**Exercise requirements**
Report how many lines in the data below hold "bear", with no other words.

┌─ Material supplied

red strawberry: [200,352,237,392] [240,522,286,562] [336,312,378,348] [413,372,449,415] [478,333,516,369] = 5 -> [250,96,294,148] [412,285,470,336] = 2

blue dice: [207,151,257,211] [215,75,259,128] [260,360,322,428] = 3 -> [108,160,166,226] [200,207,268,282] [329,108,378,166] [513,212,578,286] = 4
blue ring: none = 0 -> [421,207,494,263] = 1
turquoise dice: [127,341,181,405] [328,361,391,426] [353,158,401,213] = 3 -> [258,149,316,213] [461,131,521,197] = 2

└─
┌─ Material supplied

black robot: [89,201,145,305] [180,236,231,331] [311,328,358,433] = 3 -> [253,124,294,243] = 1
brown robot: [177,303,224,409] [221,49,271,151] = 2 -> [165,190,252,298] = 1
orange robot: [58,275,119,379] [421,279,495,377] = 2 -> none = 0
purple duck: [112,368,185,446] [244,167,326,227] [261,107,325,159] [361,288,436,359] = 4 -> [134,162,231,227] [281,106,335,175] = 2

└─
┌─ Material supplied

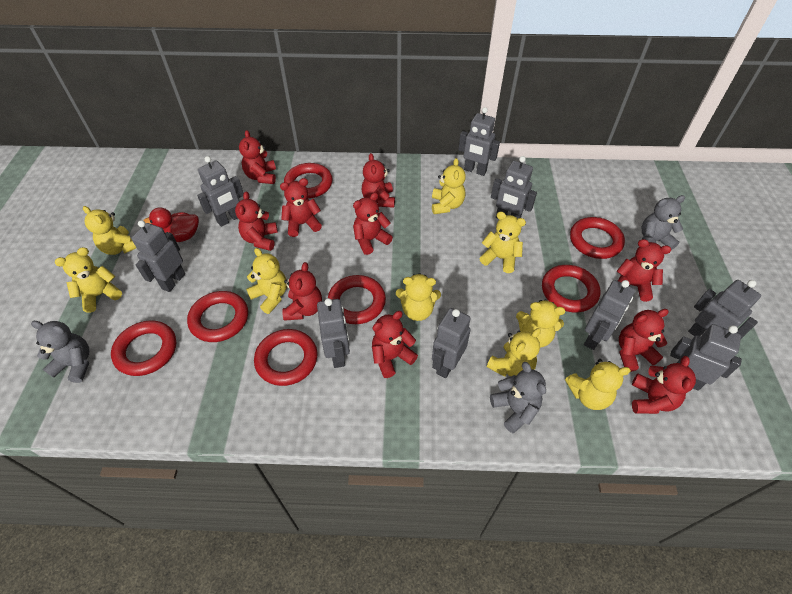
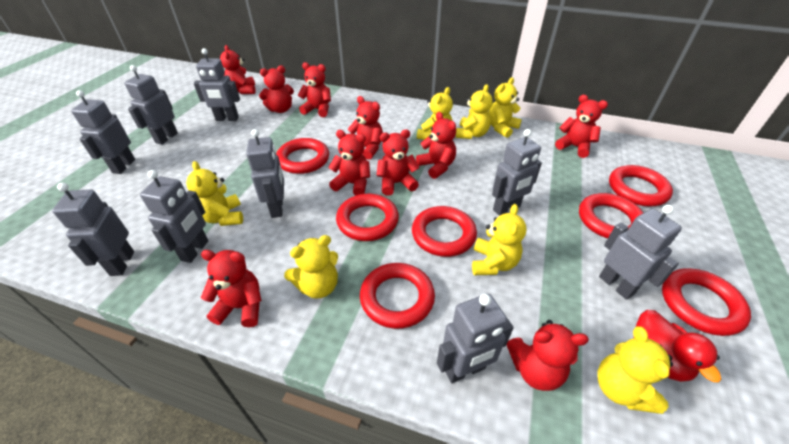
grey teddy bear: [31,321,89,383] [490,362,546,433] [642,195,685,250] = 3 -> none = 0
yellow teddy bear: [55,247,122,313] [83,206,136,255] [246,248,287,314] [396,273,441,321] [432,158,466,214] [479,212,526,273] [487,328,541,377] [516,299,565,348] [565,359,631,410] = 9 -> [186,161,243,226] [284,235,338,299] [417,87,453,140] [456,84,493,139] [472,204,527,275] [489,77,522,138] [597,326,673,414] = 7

└─

**Output below**
2